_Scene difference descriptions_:
= = = = = = =

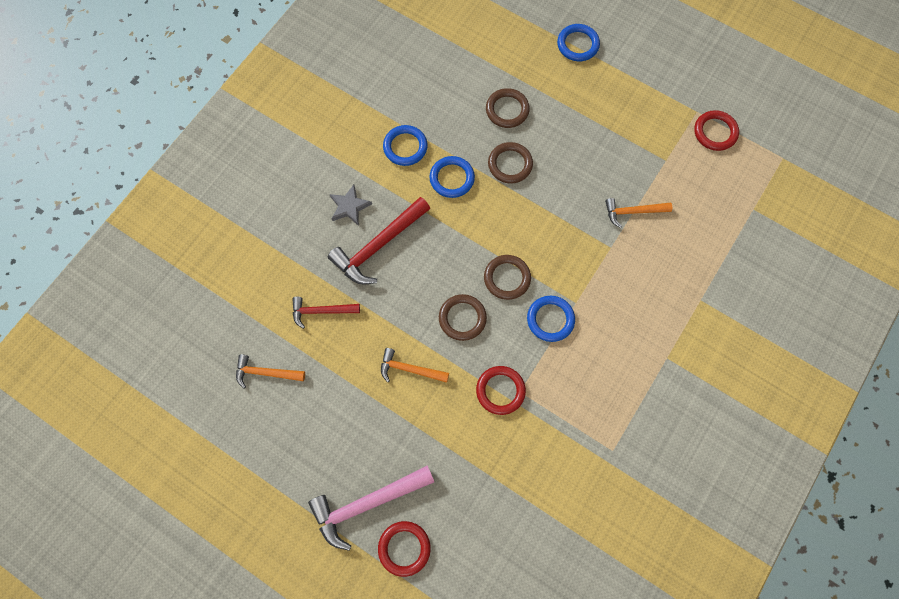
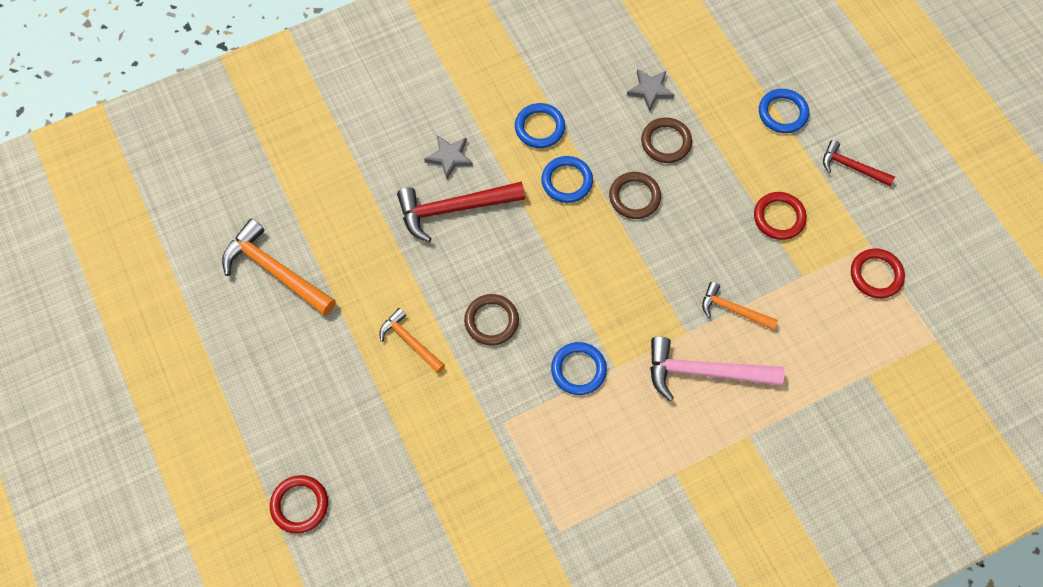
camera: 30 degrees right, 5 degrees down
orange hammer [236,354,305,389] -> orange hammer [222,219,336,316], size x1.69
red hammer [292,297,360,329] -> red hammer moved to [823,140,895,186]
pink hammer [308,465,434,551] -> pink hammer moved to [650,336,784,401]
red ring [476,366,526,415] -> red ring moved to [754,192,807,240]
brown ring [484,255,531,300] -> none
none -> grey star [627,69,674,112]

= = = = = = =

_Task to carry out_: Provide the count, and nothing else, of lines in the data above where the word "ring" occurs.

_Solution below_: 2